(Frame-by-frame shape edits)
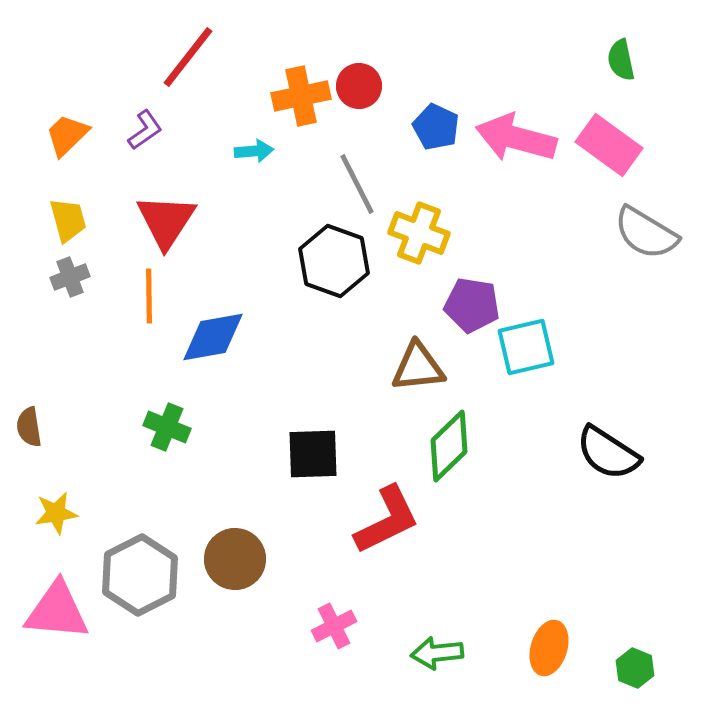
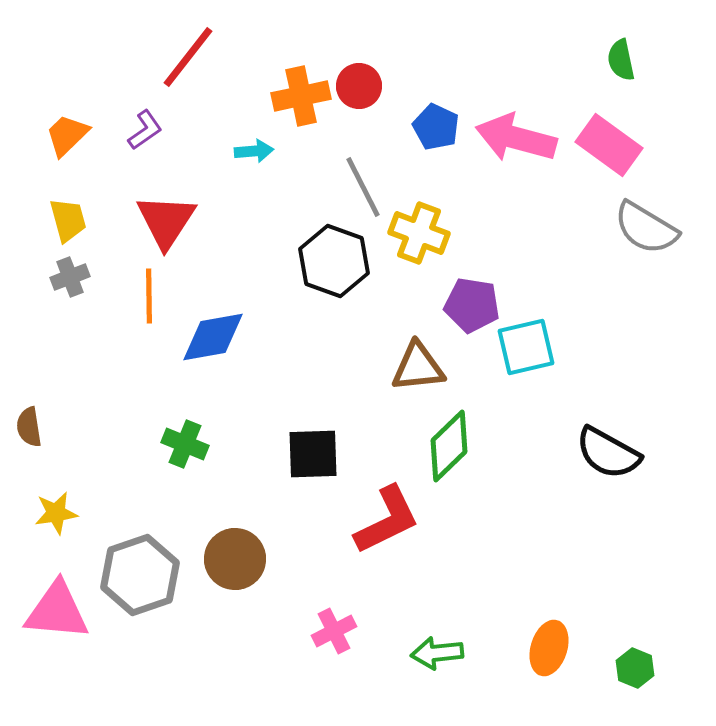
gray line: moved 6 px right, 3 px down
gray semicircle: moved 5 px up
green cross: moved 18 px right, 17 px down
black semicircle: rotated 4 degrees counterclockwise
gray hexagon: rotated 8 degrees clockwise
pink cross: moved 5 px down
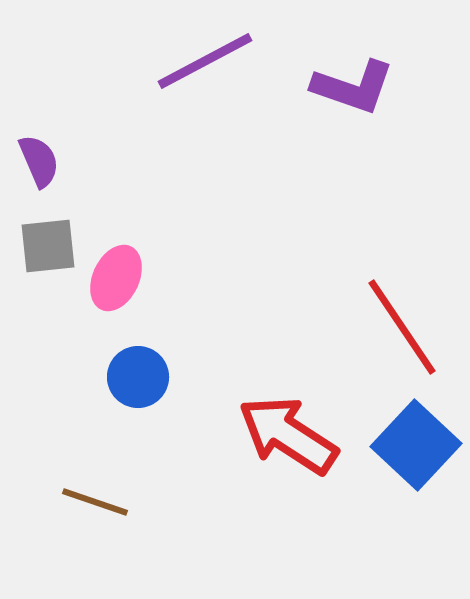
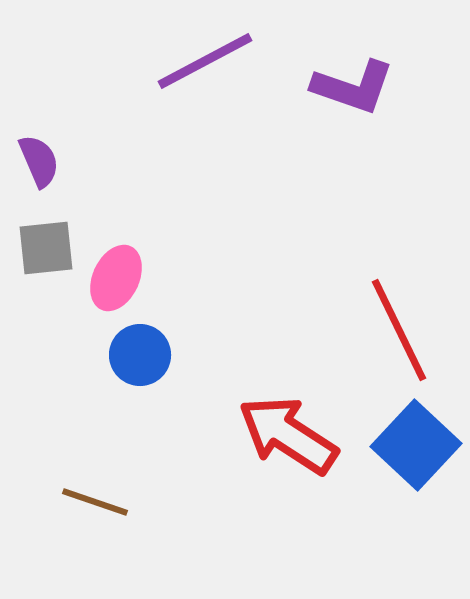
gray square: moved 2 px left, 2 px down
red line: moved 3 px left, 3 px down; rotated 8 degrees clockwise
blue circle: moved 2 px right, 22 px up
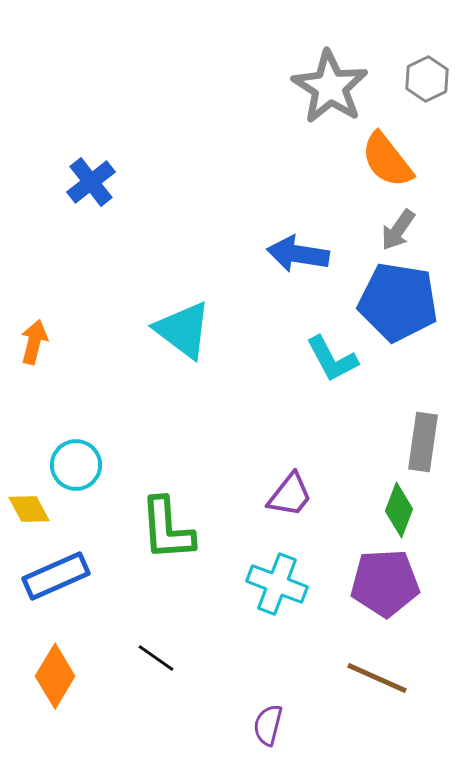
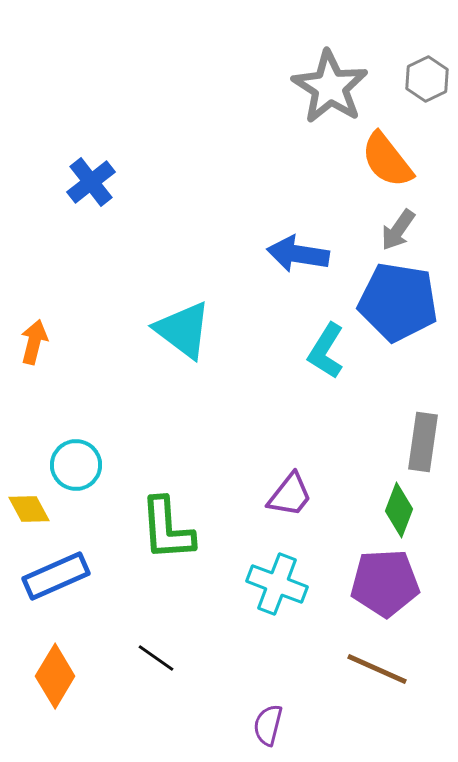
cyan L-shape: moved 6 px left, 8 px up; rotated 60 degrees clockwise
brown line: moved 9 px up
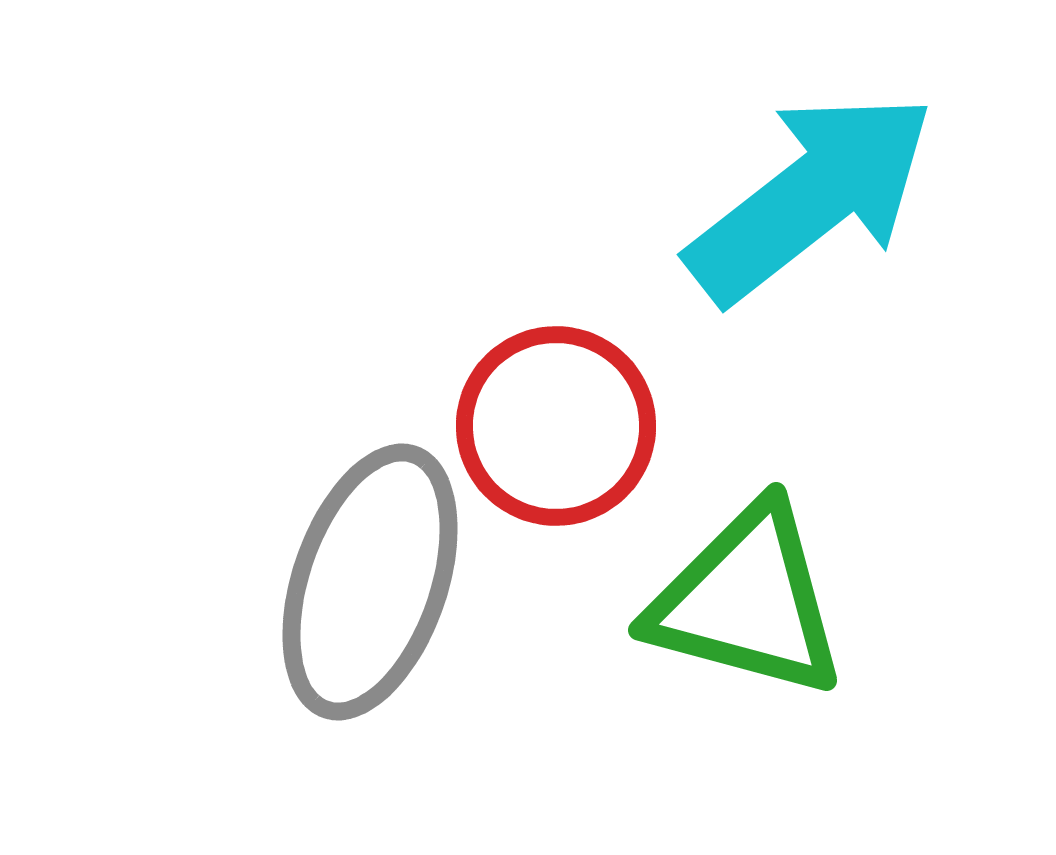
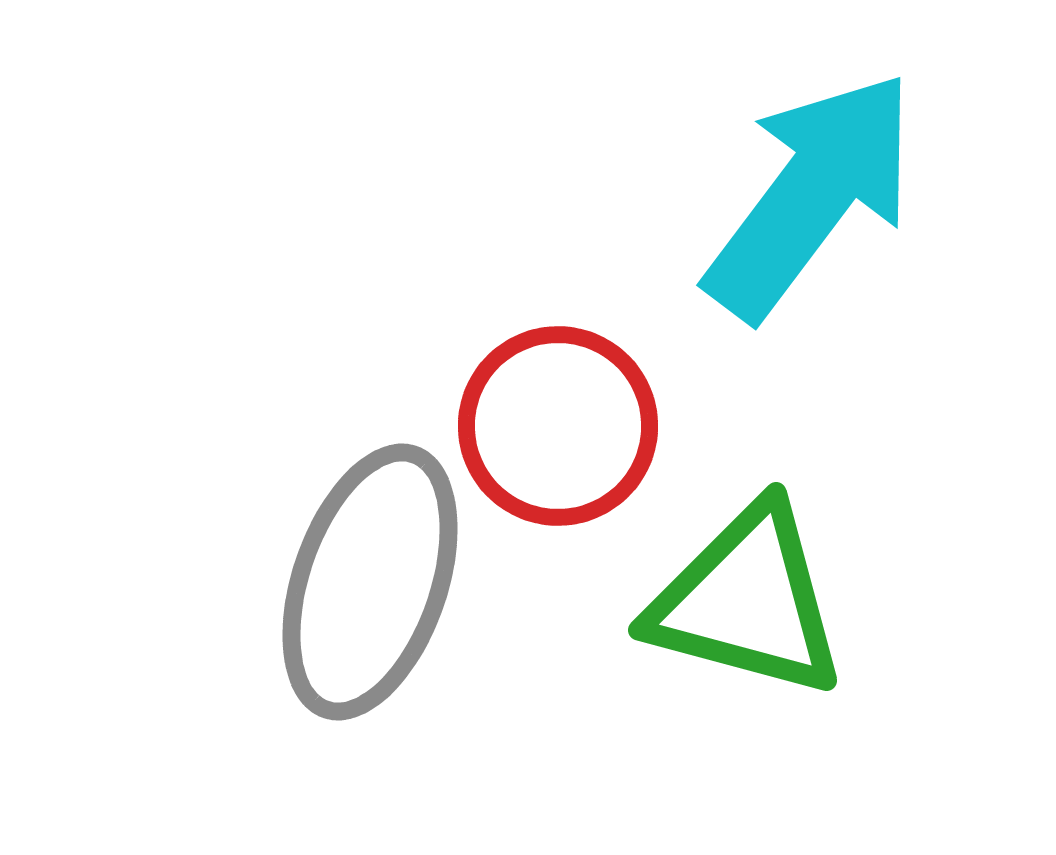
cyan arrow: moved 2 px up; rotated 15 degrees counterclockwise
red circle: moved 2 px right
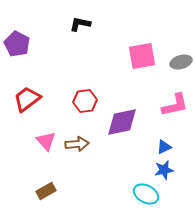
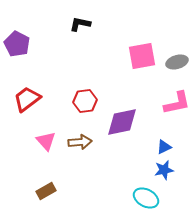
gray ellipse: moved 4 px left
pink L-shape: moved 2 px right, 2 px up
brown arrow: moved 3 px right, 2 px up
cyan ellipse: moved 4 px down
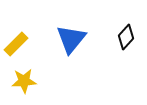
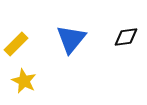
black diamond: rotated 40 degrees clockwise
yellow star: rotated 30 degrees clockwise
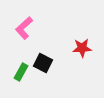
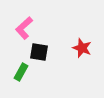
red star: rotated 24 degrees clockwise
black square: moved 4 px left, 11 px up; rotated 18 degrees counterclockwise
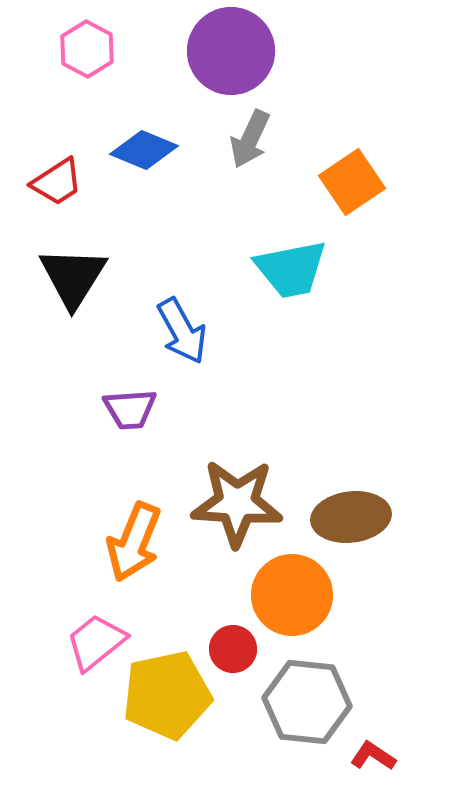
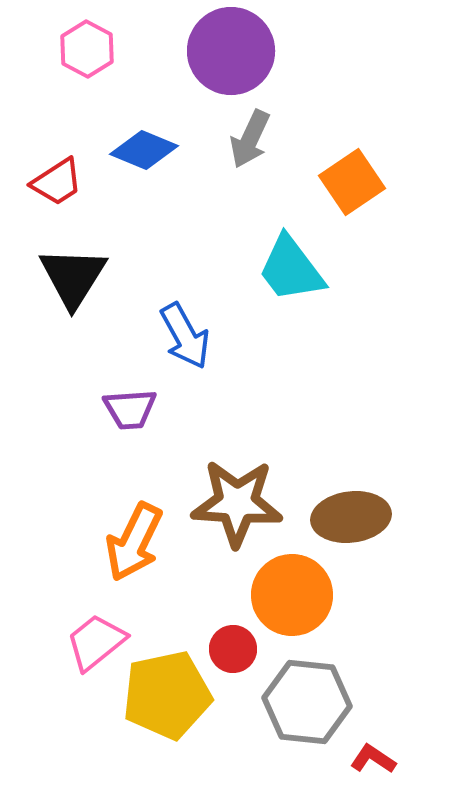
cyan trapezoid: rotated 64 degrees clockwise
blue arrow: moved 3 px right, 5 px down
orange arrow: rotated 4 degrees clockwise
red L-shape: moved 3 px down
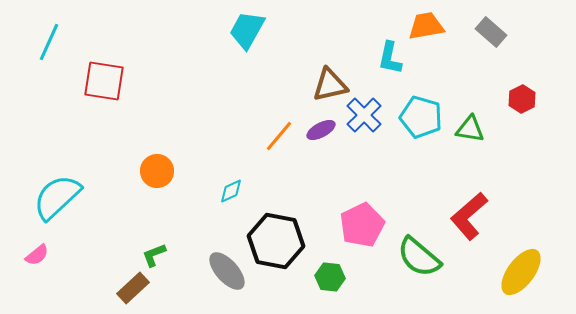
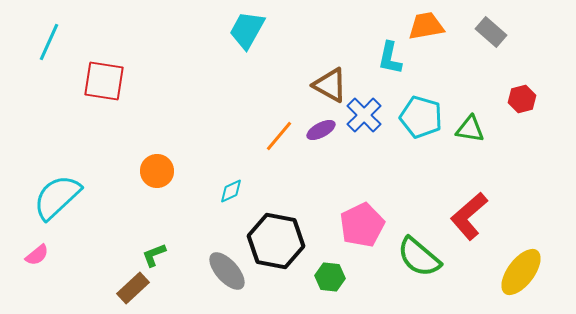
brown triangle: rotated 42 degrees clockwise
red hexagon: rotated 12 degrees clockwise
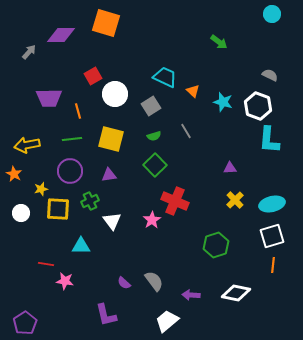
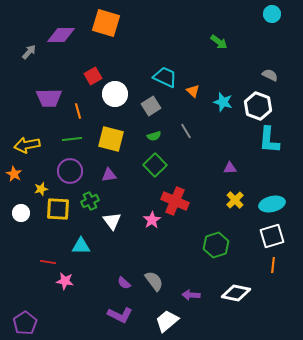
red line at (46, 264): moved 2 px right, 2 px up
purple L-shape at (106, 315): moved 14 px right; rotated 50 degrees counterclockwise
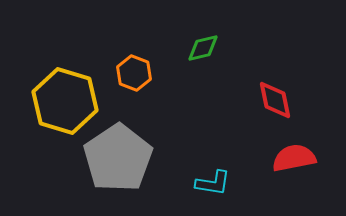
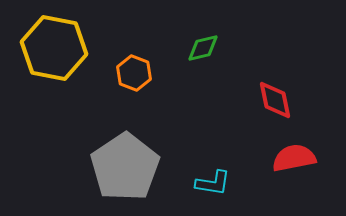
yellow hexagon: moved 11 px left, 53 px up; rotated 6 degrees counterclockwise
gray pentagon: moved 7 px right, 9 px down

■ Exercise
Return a copy of each line in the records above that has "left" in it.

■ Your solution
gray square: moved 2 px left, 2 px down
red line: moved 3 px left, 3 px down; rotated 8 degrees clockwise
cyan L-shape: moved 6 px left, 8 px up; rotated 60 degrees clockwise
gray ellipse: moved 4 px left
black square: moved 4 px left, 11 px up; rotated 18 degrees counterclockwise
yellow hexagon: moved 11 px left, 53 px up; rotated 6 degrees counterclockwise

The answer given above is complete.